=== INSTRUCTIONS TO FOLLOW ===
Reproduce every line of the listing below verbatim, leaving out the pictures.

=== Collected data entries ===

_ _ _

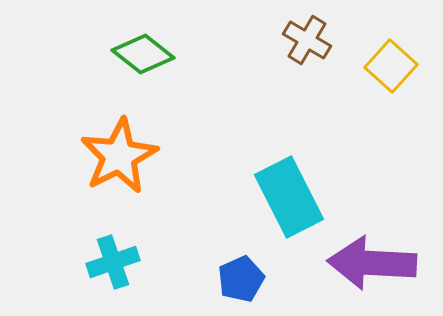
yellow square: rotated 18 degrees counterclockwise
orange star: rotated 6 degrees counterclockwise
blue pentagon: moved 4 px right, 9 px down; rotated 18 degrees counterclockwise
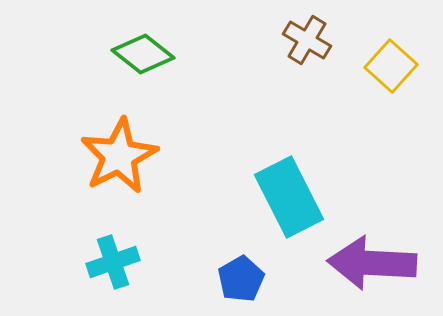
blue pentagon: rotated 6 degrees counterclockwise
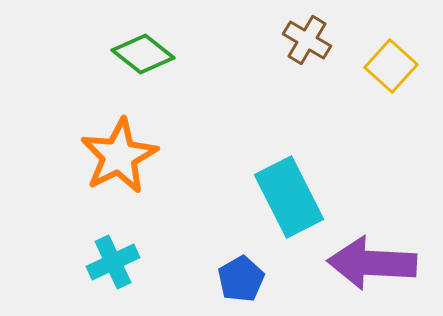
cyan cross: rotated 6 degrees counterclockwise
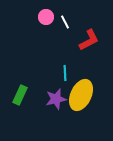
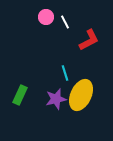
cyan line: rotated 14 degrees counterclockwise
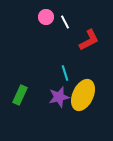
yellow ellipse: moved 2 px right
purple star: moved 3 px right, 2 px up
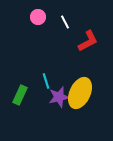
pink circle: moved 8 px left
red L-shape: moved 1 px left, 1 px down
cyan line: moved 19 px left, 8 px down
yellow ellipse: moved 3 px left, 2 px up
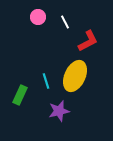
yellow ellipse: moved 5 px left, 17 px up
purple star: moved 14 px down
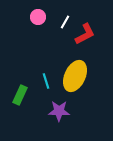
white line: rotated 56 degrees clockwise
red L-shape: moved 3 px left, 7 px up
purple star: rotated 15 degrees clockwise
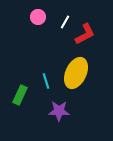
yellow ellipse: moved 1 px right, 3 px up
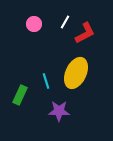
pink circle: moved 4 px left, 7 px down
red L-shape: moved 1 px up
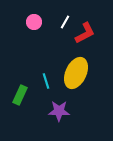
pink circle: moved 2 px up
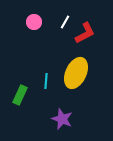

_ _ _

=== WRITTEN RESPONSE ===
yellow square: rotated 18 degrees counterclockwise
orange star: rotated 6 degrees counterclockwise
blue pentagon: moved 4 px right, 9 px down; rotated 18 degrees counterclockwise
blue pentagon: rotated 6 degrees counterclockwise
cyan cross: rotated 6 degrees counterclockwise
cyan line: rotated 14 degrees counterclockwise
yellow ellipse: moved 2 px right
purple star: moved 3 px right, 2 px up
pink circle: moved 8 px left
red L-shape: moved 1 px left, 1 px down
cyan line: moved 19 px left, 8 px down
yellow ellipse: moved 3 px left, 2 px up
yellow ellipse: moved 5 px left, 17 px up
purple star: moved 14 px down
white line: rotated 56 degrees clockwise
red L-shape: moved 3 px left, 7 px up
purple star: rotated 15 degrees clockwise
yellow ellipse: moved 1 px right, 3 px up
pink circle: moved 4 px left, 7 px down
red L-shape: moved 1 px up
pink circle: moved 2 px up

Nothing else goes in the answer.